Data shown
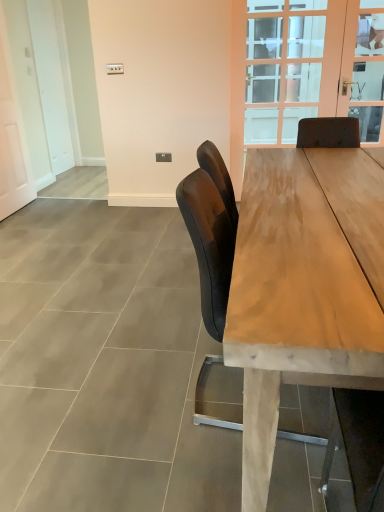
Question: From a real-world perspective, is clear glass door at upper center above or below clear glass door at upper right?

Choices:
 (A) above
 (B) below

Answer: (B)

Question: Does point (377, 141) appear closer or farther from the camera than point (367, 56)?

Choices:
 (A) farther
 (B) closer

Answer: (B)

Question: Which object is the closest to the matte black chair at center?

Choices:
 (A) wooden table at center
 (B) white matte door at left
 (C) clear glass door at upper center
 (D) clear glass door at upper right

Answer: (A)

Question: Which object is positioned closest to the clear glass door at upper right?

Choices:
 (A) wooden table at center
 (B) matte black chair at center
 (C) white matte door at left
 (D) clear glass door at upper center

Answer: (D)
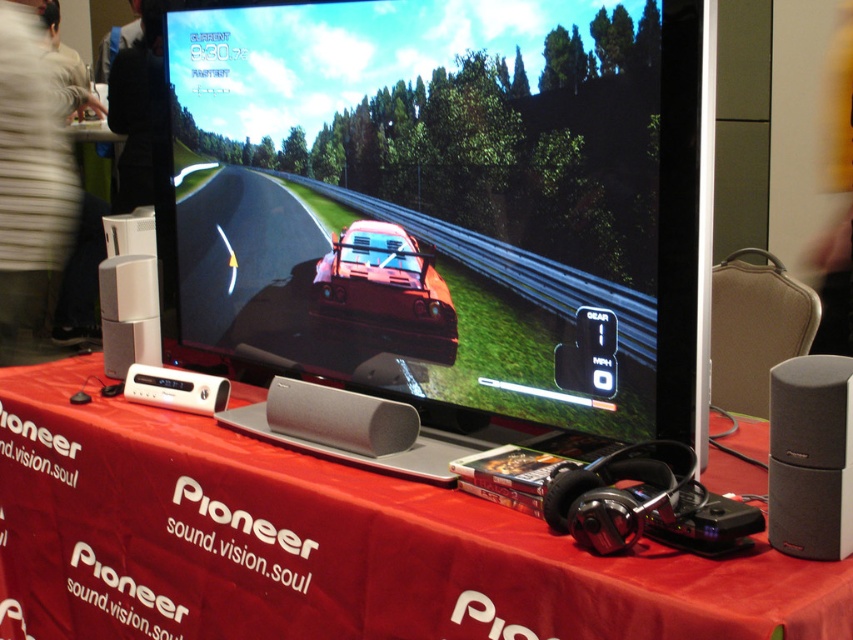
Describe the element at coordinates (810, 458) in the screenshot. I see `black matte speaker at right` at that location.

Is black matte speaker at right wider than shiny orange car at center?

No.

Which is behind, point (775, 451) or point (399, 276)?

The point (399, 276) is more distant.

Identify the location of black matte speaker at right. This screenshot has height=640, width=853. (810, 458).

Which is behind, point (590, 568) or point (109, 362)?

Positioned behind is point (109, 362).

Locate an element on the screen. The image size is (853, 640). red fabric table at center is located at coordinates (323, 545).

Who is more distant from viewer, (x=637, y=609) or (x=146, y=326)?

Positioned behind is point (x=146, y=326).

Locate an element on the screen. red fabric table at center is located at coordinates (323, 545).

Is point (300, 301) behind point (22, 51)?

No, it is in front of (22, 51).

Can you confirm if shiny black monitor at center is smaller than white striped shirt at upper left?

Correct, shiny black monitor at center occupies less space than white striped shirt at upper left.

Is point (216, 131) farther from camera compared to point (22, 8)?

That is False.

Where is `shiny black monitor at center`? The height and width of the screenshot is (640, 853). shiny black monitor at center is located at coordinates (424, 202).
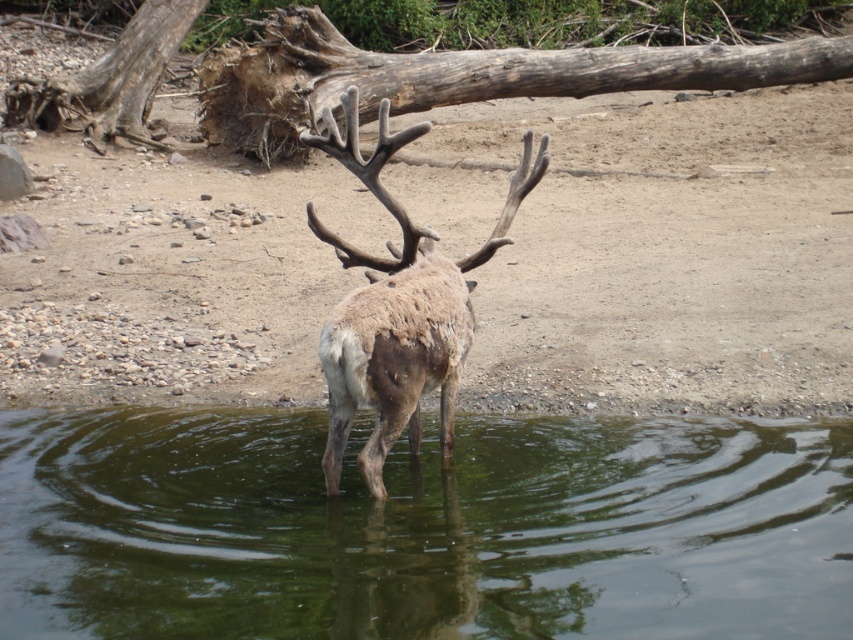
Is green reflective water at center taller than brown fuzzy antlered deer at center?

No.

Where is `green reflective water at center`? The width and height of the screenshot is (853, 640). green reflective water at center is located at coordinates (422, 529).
* * *
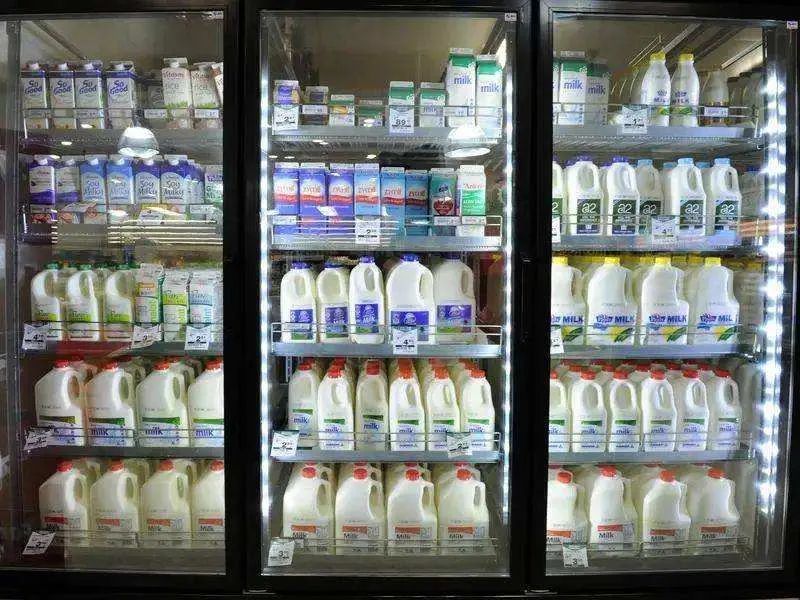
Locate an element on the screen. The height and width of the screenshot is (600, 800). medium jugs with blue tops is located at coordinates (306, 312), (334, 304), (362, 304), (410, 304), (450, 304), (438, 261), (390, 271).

Work request
Give the lines of data as a numbered list with the blank lines left out. Begin at the line that contains "Question: Which object is the" and stop after the line that contains "Describe the element", and don't include the pictures.

Answer to this exercise
1. Question: Which object is the closest to the matte black chair at center?
2. Choices:
3.  (A) wooden table at center
4.  (B) white matte door at left
5.  (C) clear glass door at upper center
6.  (D) clear glass door at upper right
7. Answer: (A)
8. Question: Which object is positioned closest to the clear glass door at upper right?
9. Choices:
10.  (A) wooden table at center
11.  (B) matte black chair at center
12.  (C) white matte door at left
13.  (D) clear glass door at upper center
14. Answer: (D)
15. Describe the element at coordinates (810, 458) in the screenshot. I see `black matte speaker at right` at that location.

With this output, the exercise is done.